Please set down the data word for word; images do not go in the copy.

[[ Record set open ]]

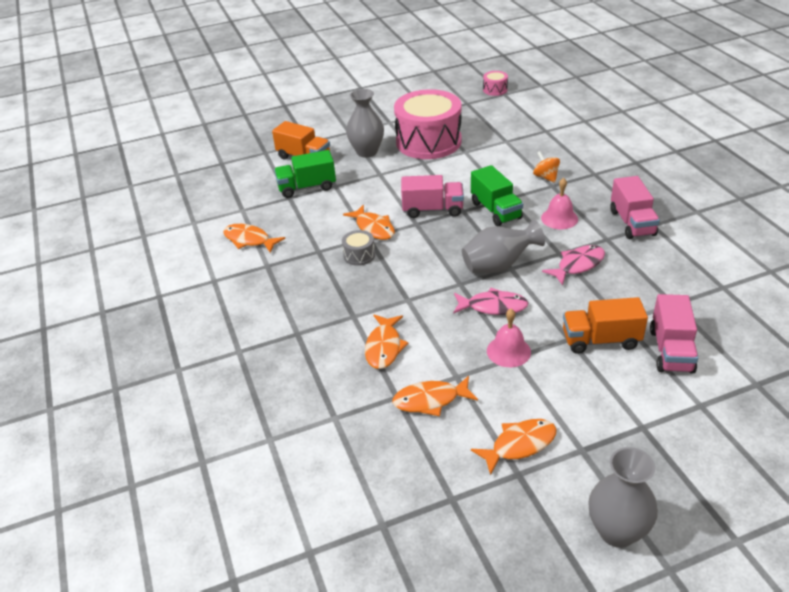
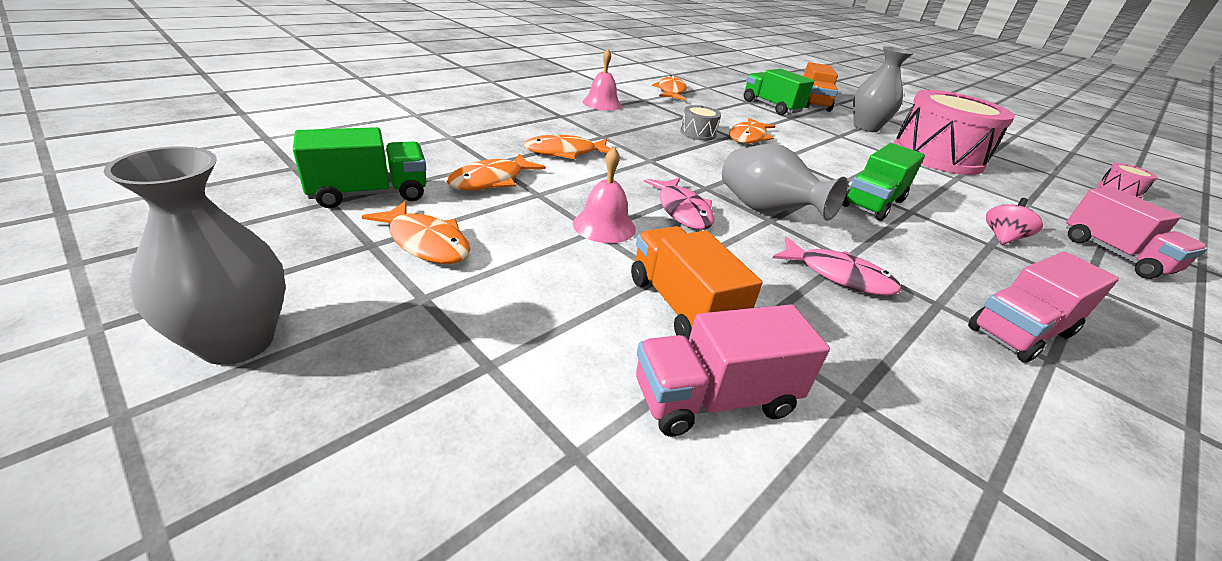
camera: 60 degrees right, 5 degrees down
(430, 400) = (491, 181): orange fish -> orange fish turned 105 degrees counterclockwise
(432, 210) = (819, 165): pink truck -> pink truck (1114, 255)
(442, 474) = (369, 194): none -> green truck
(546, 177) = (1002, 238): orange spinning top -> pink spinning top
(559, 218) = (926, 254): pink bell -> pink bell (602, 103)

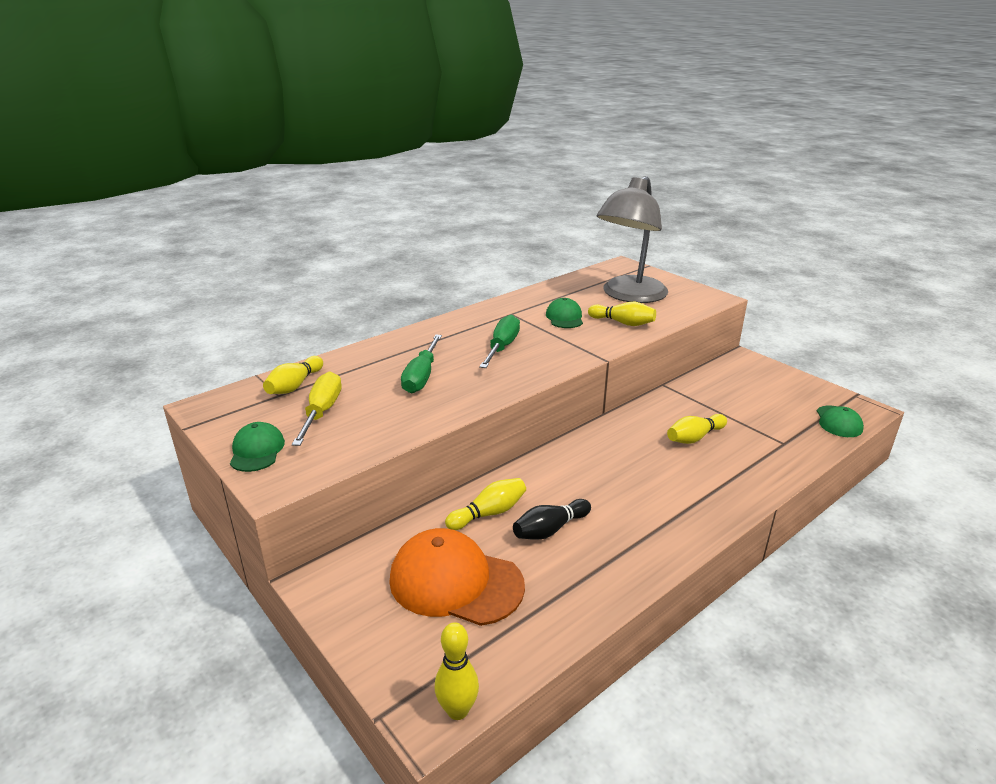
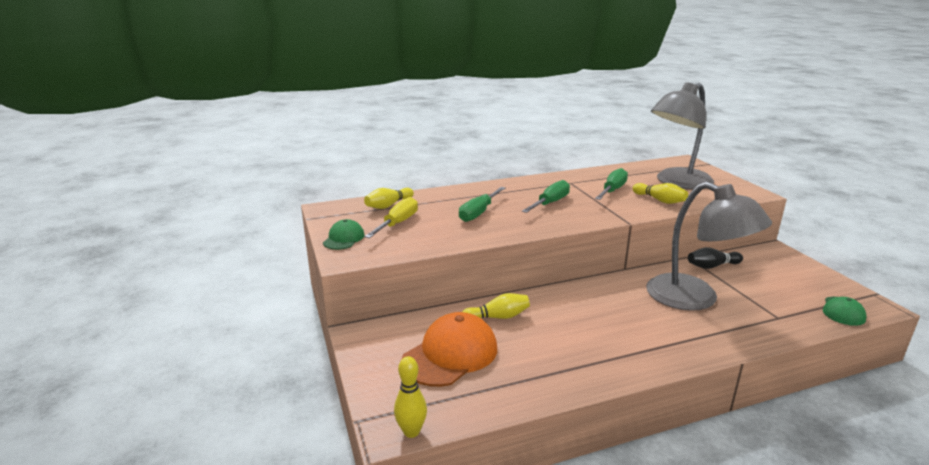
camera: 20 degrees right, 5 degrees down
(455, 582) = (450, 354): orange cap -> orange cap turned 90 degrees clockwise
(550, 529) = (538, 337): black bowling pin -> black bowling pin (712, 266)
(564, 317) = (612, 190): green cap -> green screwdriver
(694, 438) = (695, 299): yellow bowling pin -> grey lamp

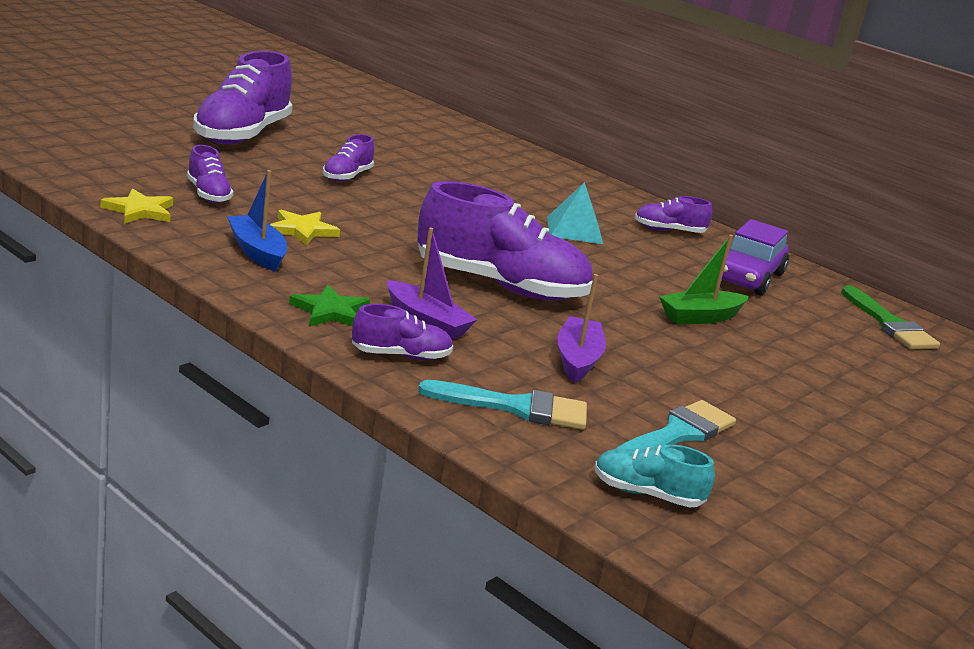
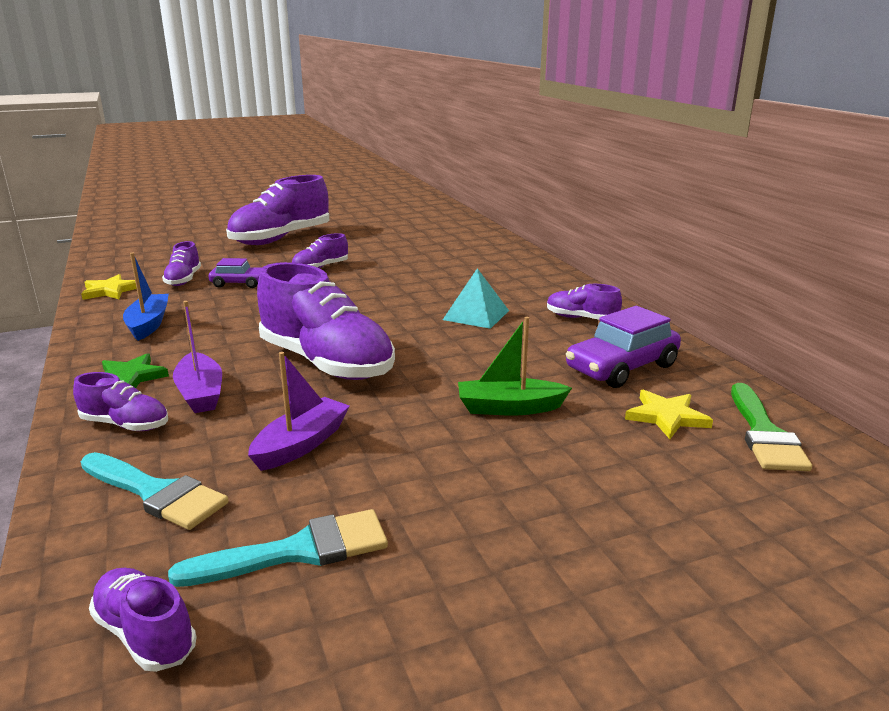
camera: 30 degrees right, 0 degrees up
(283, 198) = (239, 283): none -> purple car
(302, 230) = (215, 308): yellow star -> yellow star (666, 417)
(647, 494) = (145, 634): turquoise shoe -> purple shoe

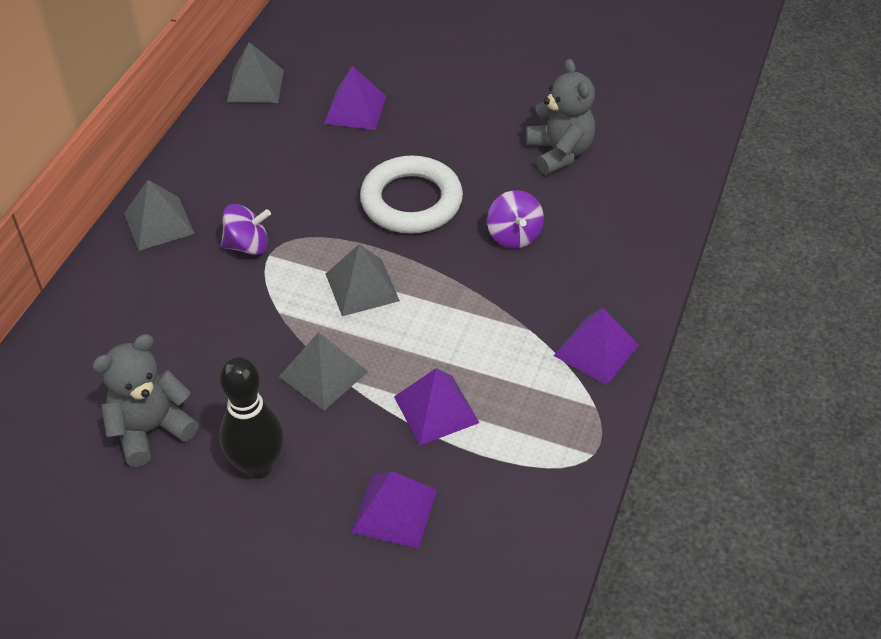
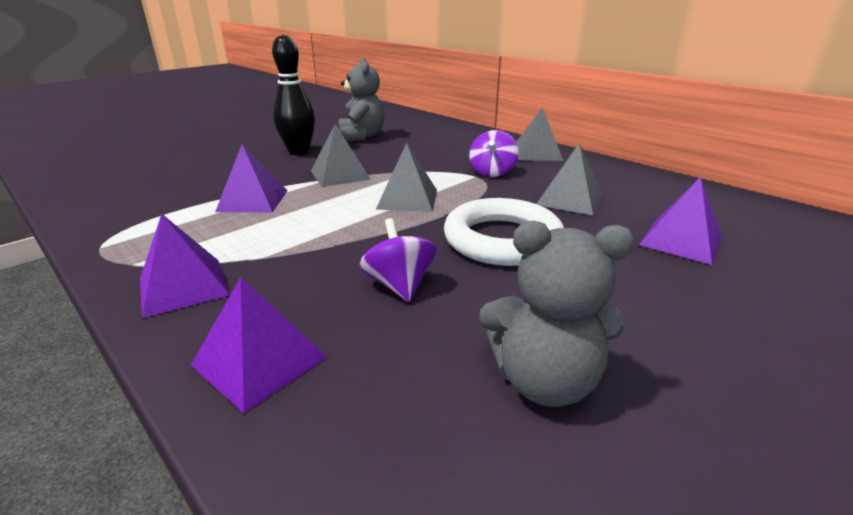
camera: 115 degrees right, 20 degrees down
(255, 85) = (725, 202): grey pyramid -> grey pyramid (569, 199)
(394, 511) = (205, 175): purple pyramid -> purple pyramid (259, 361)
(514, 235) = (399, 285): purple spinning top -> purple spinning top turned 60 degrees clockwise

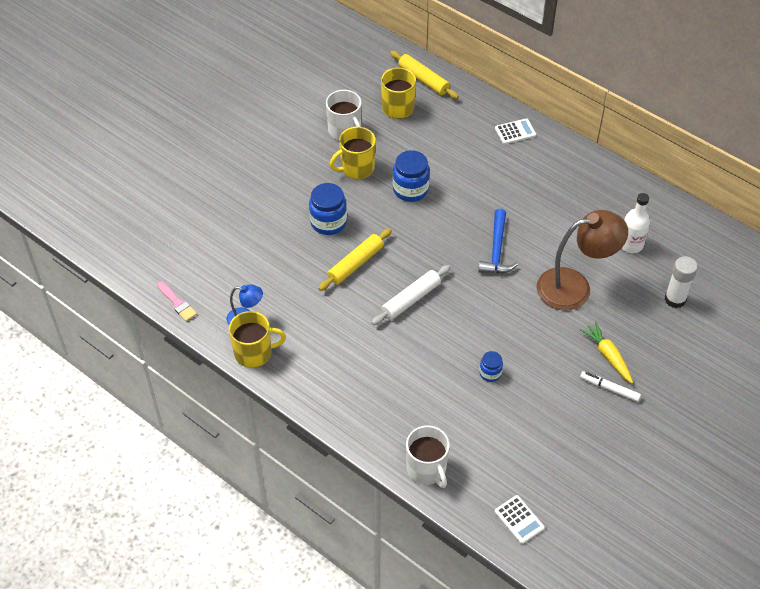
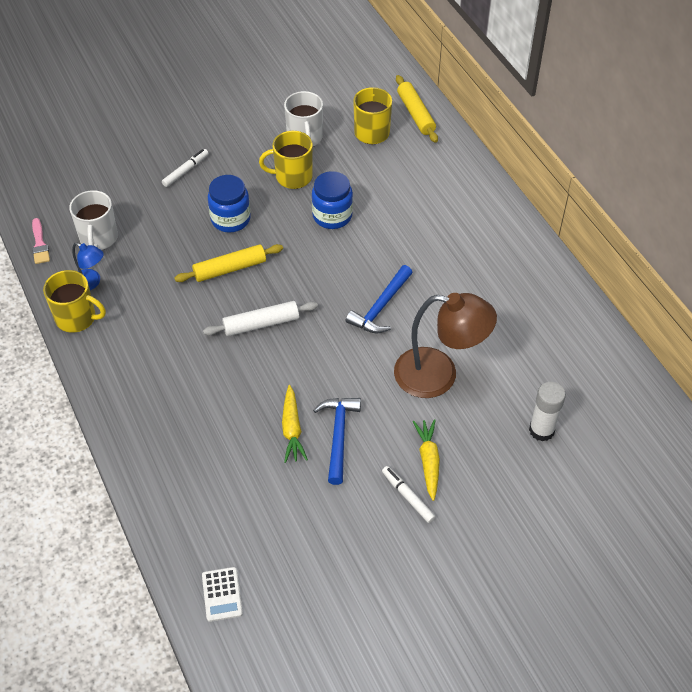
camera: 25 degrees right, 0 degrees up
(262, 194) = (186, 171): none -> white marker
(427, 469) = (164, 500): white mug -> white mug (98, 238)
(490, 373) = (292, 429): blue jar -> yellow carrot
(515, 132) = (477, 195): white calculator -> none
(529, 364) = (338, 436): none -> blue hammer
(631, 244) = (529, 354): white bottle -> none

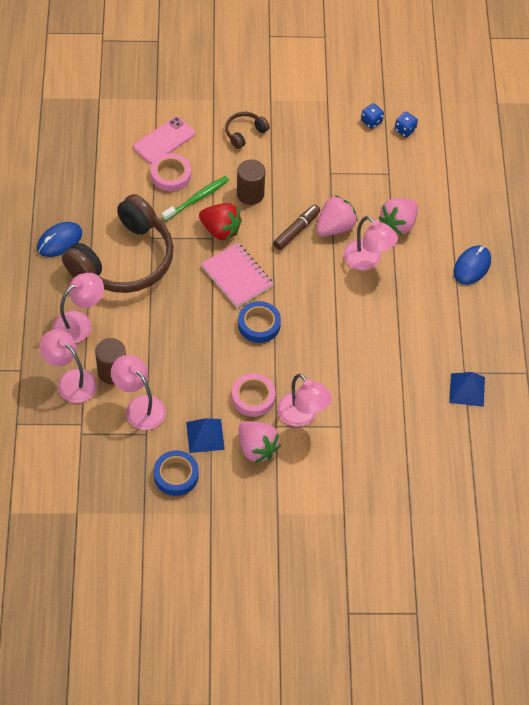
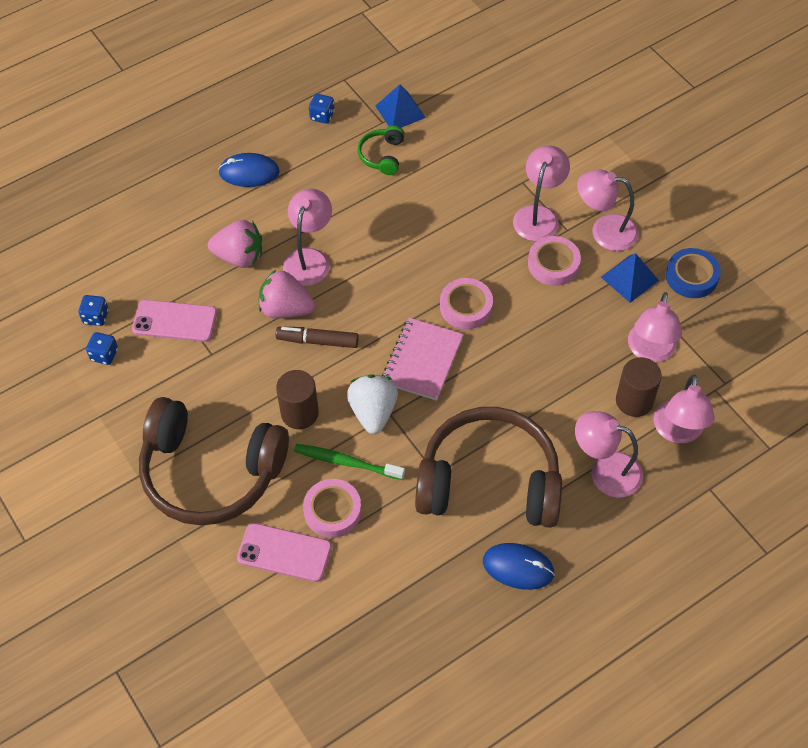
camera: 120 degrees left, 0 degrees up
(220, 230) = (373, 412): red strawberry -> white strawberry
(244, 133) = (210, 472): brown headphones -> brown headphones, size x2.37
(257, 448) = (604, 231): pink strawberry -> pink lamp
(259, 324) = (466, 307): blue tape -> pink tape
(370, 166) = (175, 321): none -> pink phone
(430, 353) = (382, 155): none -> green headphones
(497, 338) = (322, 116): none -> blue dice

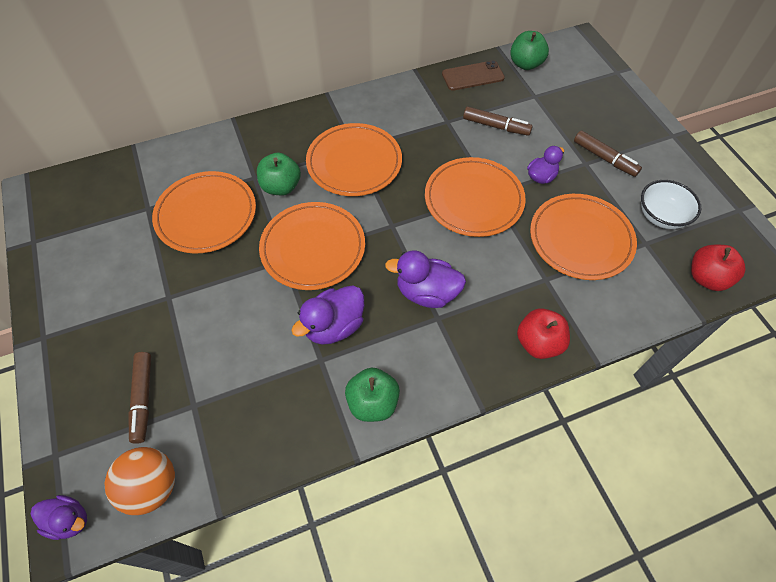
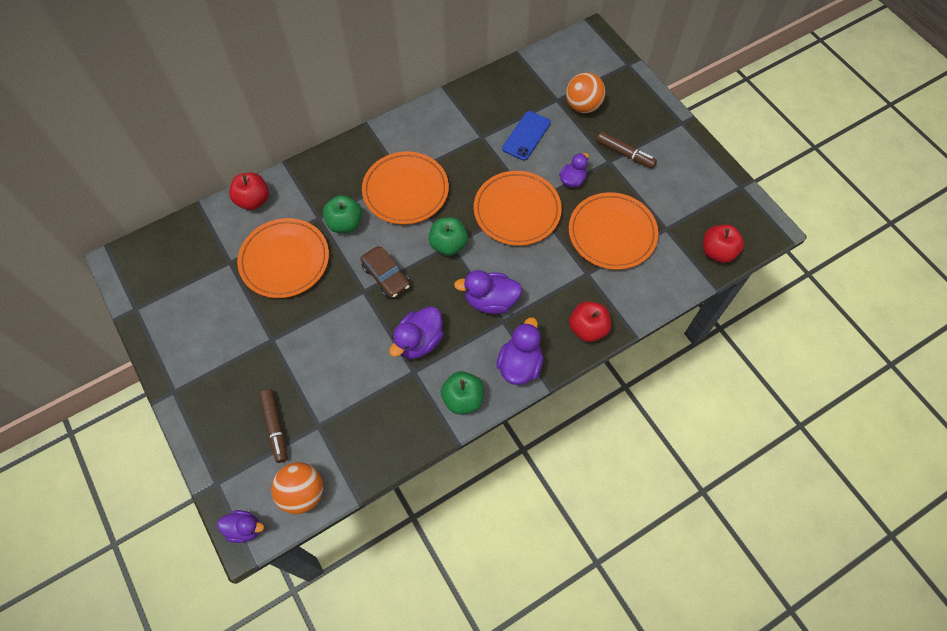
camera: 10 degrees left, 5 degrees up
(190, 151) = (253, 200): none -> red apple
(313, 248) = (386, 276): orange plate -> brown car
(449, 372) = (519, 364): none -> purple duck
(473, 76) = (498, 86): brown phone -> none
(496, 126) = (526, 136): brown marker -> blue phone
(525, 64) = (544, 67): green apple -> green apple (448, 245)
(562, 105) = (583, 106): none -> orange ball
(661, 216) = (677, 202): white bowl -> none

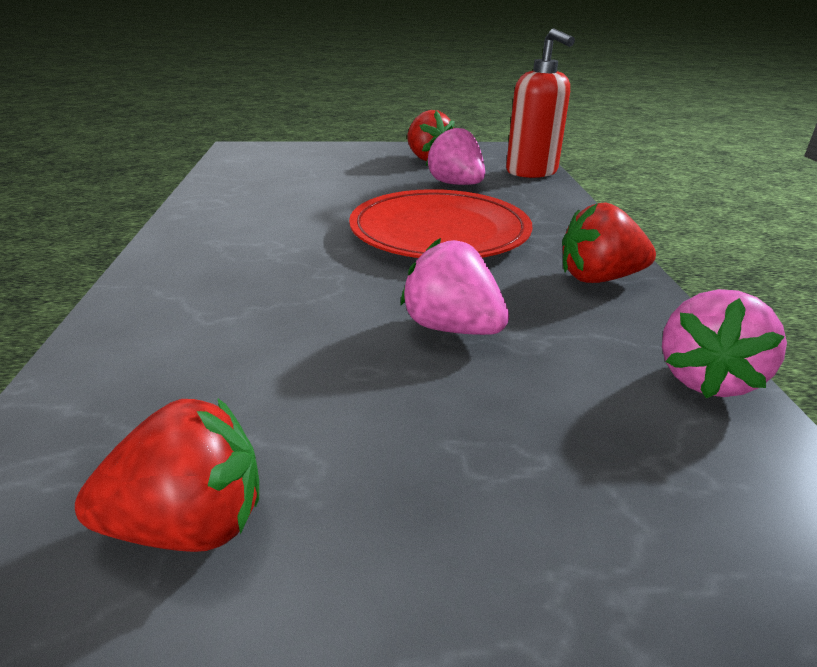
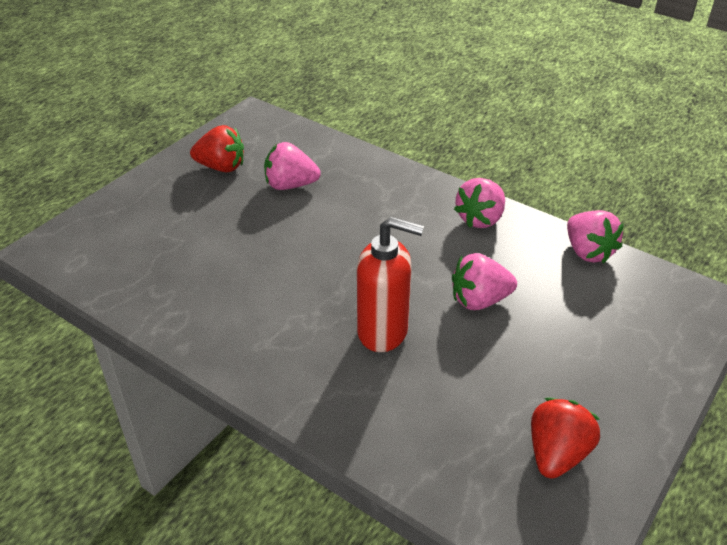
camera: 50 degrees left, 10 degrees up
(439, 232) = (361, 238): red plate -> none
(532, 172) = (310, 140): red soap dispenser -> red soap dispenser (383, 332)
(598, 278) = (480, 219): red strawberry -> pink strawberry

[[ Record set closed ]]

▶ **Solution for this exercise**
camera: 60 degrees right, 5 degrees down
(430, 400) = (491, 181): orange fish -> orange fish turned 105 degrees counterclockwise
(432, 210) = (819, 165): pink truck -> pink truck (1114, 255)
(442, 474) = (369, 194): none -> green truck
(546, 177) = (1002, 238): orange spinning top -> pink spinning top
(559, 218) = (926, 254): pink bell -> pink bell (602, 103)

camera: 20 degrees right, 5 degrees down
(455, 582) = (450, 354): orange cap -> orange cap turned 90 degrees clockwise
(550, 529) = (538, 337): black bowling pin -> black bowling pin (712, 266)
(564, 317) = (612, 190): green cap -> green screwdriver
(694, 438) = (695, 299): yellow bowling pin -> grey lamp

camera: 30 degrees right, 0 degrees up
(283, 198) = (239, 283): none -> purple car
(302, 230) = (215, 308): yellow star -> yellow star (666, 417)
(647, 494) = (145, 634): turquoise shoe -> purple shoe

camera: 115 degrees right, 20 degrees down
(255, 85) = (725, 202): grey pyramid -> grey pyramid (569, 199)
(394, 511) = (205, 175): purple pyramid -> purple pyramid (259, 361)
(514, 235) = (399, 285): purple spinning top -> purple spinning top turned 60 degrees clockwise

camera: 25 degrees right, 0 degrees up
(262, 194) = (186, 171): none -> white marker
(427, 469) = (164, 500): white mug -> white mug (98, 238)
(490, 373) = (292, 429): blue jar -> yellow carrot
(515, 132) = (477, 195): white calculator -> none
(529, 364) = (338, 436): none -> blue hammer
(631, 244) = (529, 354): white bottle -> none

camera: 120 degrees left, 0 degrees up
(220, 230) = (373, 412): red strawberry -> white strawberry
(244, 133) = (210, 472): brown headphones -> brown headphones, size x2.37
(257, 448) = (604, 231): pink strawberry -> pink lamp
(259, 324) = (466, 307): blue tape -> pink tape
(370, 166) = (175, 321): none -> pink phone
(430, 353) = (382, 155): none -> green headphones
(497, 338) = (322, 116): none -> blue dice

camera: 10 degrees left, 5 degrees up
(190, 151) = (253, 200): none -> red apple
(313, 248) = (386, 276): orange plate -> brown car
(449, 372) = (519, 364): none -> purple duck
(473, 76) = (498, 86): brown phone -> none
(496, 126) = (526, 136): brown marker -> blue phone
(525, 64) = (544, 67): green apple -> green apple (448, 245)
(562, 105) = (583, 106): none -> orange ball
(661, 216) = (677, 202): white bowl -> none

camera: 50 degrees left, 10 degrees up
(439, 232) = (361, 238): red plate -> none
(532, 172) = (310, 140): red soap dispenser -> red soap dispenser (383, 332)
(598, 278) = (480, 219): red strawberry -> pink strawberry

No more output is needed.